▸ Work instructions: The answer must be only the lines below from the one holding "orange brick A4" down to the one holding "cyan slope I6:K8 level 1 top 8", ends included, printed exactly; please omit all pictures.

▸ Record excerpts:
= = = =

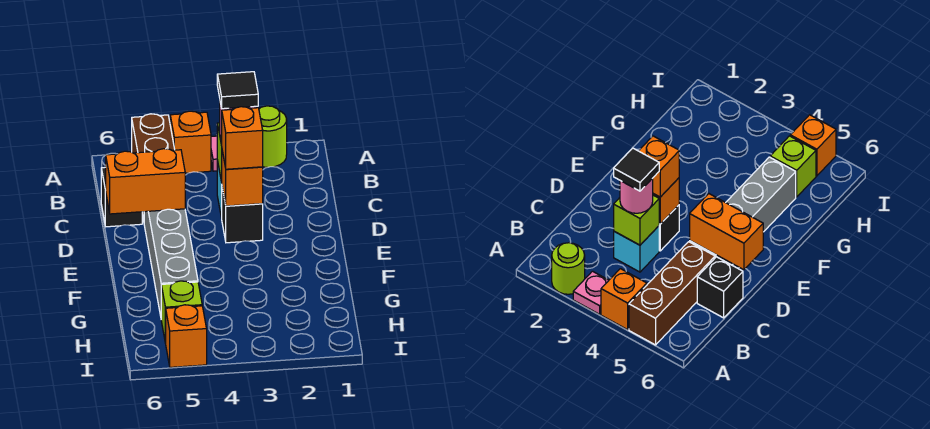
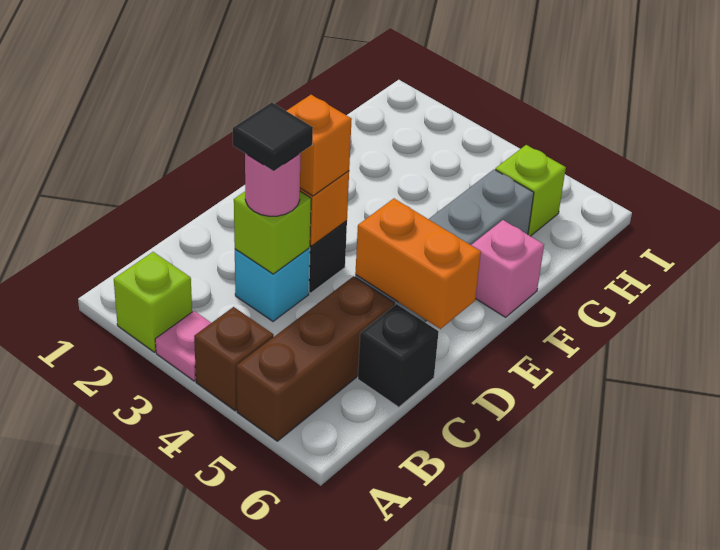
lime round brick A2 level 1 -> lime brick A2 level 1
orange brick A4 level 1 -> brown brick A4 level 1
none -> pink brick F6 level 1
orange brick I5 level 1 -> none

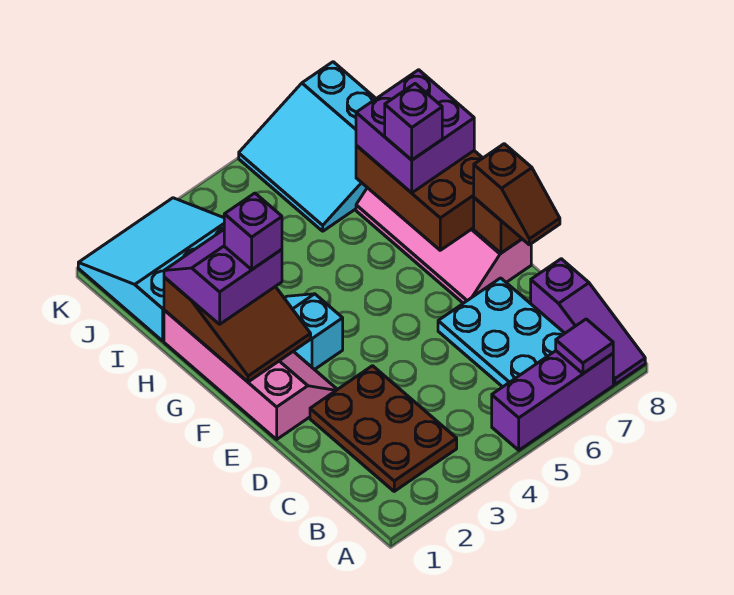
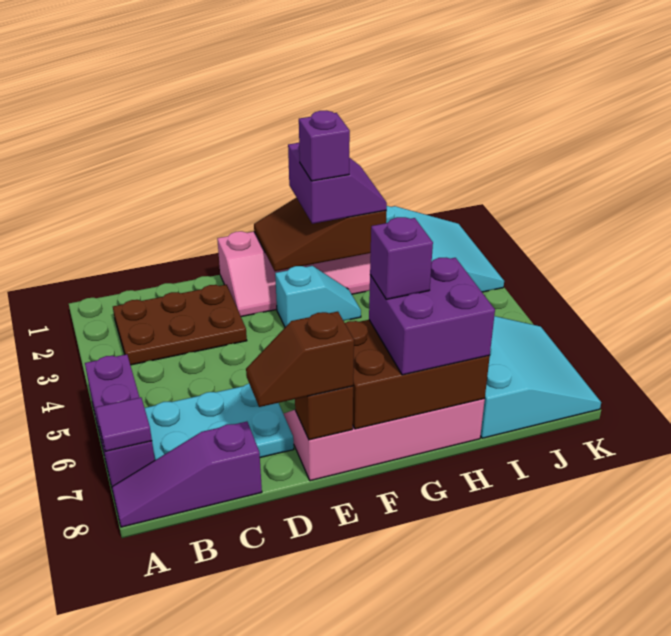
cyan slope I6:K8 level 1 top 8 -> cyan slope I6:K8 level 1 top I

= = = =

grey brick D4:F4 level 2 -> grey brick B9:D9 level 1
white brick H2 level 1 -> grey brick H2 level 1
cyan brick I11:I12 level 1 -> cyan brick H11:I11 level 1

= = = =

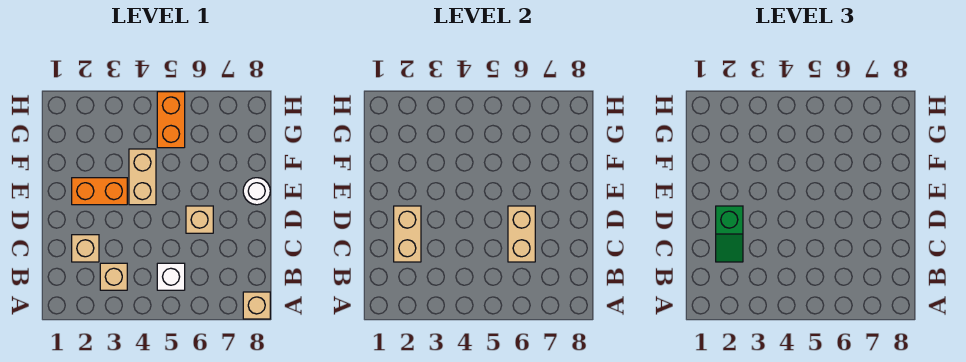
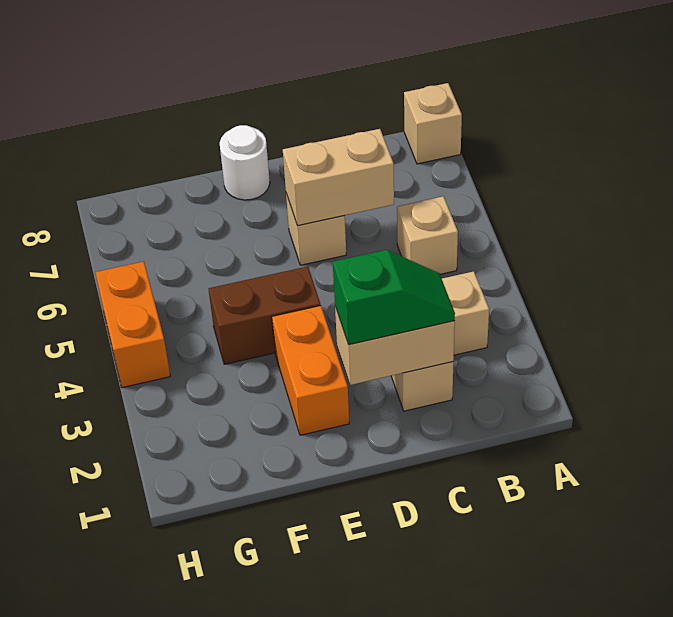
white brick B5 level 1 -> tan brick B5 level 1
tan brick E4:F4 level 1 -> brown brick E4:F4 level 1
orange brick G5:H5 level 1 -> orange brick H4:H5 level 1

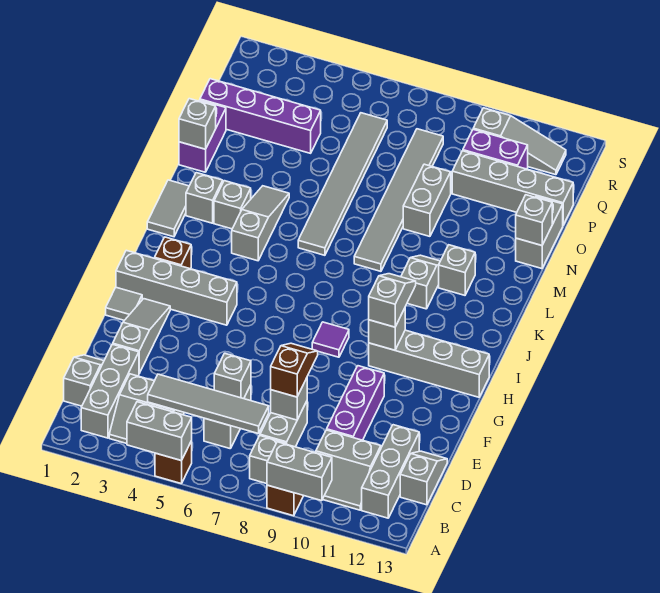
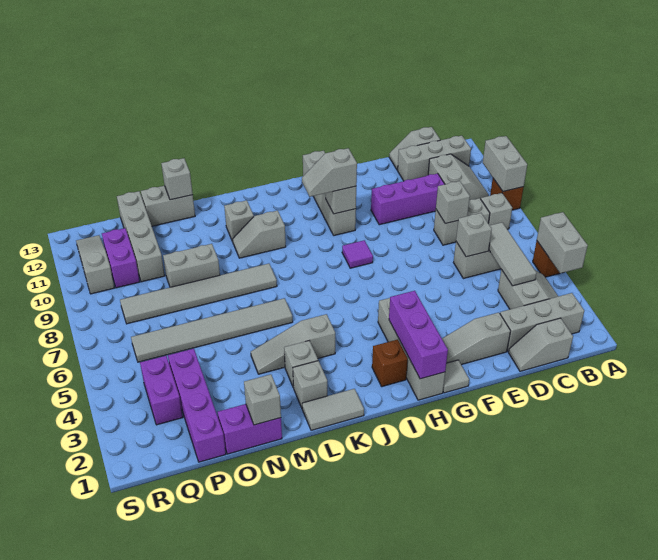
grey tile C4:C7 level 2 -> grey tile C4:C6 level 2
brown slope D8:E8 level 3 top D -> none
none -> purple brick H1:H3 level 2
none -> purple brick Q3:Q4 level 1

= = = =

▸ Solved problem:
orange brick A4 level 1 -> brown brick A4 level 1
none -> pink brick F6 level 1
orange brick I5 level 1 -> none

cyan slope I6:K8 level 1 top 8 -> cyan slope I6:K8 level 1 top I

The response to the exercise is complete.